Update the data below by replacing every instance of "Identify the location of" with "Give the position of" and leaving the rest of each line unchanged.

Data taken from a collection:
— start —

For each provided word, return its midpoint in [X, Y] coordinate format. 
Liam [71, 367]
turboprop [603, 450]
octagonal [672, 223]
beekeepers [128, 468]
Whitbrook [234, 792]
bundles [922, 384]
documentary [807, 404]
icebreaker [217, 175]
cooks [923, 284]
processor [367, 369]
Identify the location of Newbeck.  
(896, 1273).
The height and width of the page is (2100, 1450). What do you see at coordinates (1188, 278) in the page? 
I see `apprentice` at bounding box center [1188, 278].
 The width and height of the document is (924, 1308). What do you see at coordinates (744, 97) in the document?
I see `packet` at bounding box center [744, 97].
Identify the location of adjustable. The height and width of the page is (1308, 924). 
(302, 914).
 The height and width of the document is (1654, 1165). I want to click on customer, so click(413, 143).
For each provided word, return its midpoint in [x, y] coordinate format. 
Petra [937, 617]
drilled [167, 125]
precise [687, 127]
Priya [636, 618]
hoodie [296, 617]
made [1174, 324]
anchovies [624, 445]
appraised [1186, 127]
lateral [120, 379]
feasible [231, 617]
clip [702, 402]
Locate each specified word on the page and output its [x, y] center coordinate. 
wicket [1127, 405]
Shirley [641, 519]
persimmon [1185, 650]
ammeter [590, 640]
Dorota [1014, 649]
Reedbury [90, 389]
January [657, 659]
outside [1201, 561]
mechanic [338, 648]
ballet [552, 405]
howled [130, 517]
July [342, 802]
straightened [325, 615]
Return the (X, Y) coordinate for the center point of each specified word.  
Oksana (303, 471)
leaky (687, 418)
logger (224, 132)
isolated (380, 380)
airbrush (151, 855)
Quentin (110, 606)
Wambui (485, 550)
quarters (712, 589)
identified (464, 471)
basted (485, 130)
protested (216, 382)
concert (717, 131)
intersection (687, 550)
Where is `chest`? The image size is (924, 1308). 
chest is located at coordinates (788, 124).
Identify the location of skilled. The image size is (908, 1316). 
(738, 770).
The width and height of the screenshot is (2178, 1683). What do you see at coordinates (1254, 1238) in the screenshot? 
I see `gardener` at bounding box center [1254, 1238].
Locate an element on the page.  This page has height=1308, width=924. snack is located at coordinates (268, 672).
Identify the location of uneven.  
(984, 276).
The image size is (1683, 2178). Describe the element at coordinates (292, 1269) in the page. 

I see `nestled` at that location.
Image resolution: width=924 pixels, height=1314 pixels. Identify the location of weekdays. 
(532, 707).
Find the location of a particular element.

— end —

### Output for this task
For each provided word, return its midpoint in [X, Y] coordinate format. 
Liam [71, 367]
turboprop [603, 450]
octagonal [672, 223]
beekeepers [128, 468]
Whitbrook [234, 792]
bundles [922, 384]
documentary [807, 404]
icebreaker [217, 175]
cooks [923, 284]
processor [367, 369]
Give the position of Newbeck.  
(896, 1273).
The height and width of the page is (2100, 1450). What do you see at coordinates (1188, 278) in the page? 
I see `apprentice` at bounding box center [1188, 278].
 The width and height of the document is (924, 1308). What do you see at coordinates (744, 97) in the document?
I see `packet` at bounding box center [744, 97].
Give the position of adjustable. The height and width of the page is (1308, 924). 
(302, 914).
 The height and width of the document is (1654, 1165). I want to click on customer, so click(413, 143).
For each provided word, return its midpoint in [x, y] coordinate format. 
Petra [937, 617]
drilled [167, 125]
precise [687, 127]
Priya [636, 618]
hoodie [296, 617]
made [1174, 324]
anchovies [624, 445]
appraised [1186, 127]
lateral [120, 379]
feasible [231, 617]
clip [702, 402]
Locate each specified word on the page and output its [x, y] center coordinate. 
wicket [1127, 405]
Shirley [641, 519]
persimmon [1185, 650]
ammeter [590, 640]
Dorota [1014, 649]
Reedbury [90, 389]
January [657, 659]
outside [1201, 561]
mechanic [338, 648]
ballet [552, 405]
howled [130, 517]
July [342, 802]
straightened [325, 615]
Return the (X, Y) coordinate for the center point of each specified word.  
Oksana (303, 471)
leaky (687, 418)
logger (224, 132)
isolated (380, 380)
airbrush (151, 855)
Quentin (110, 606)
Wambui (485, 550)
quarters (712, 589)
identified (464, 471)
basted (485, 130)
protested (216, 382)
concert (717, 131)
intersection (687, 550)
Where is `chest`? The image size is (924, 1308). 
chest is located at coordinates (788, 124).
Give the position of skilled. The image size is (908, 1316). 
(738, 770).
The width and height of the screenshot is (2178, 1683). What do you see at coordinates (1254, 1238) in the screenshot? 
I see `gardener` at bounding box center [1254, 1238].
Locate an element on the page.  This page has height=1308, width=924. snack is located at coordinates (268, 672).
Give the position of uneven.  
(984, 276).
The image size is (1683, 2178). Describe the element at coordinates (292, 1269) in the page. 

I see `nestled` at that location.
Image resolution: width=924 pixels, height=1314 pixels. Give the position of weekdays. 
(532, 707).
Find the location of a particular element.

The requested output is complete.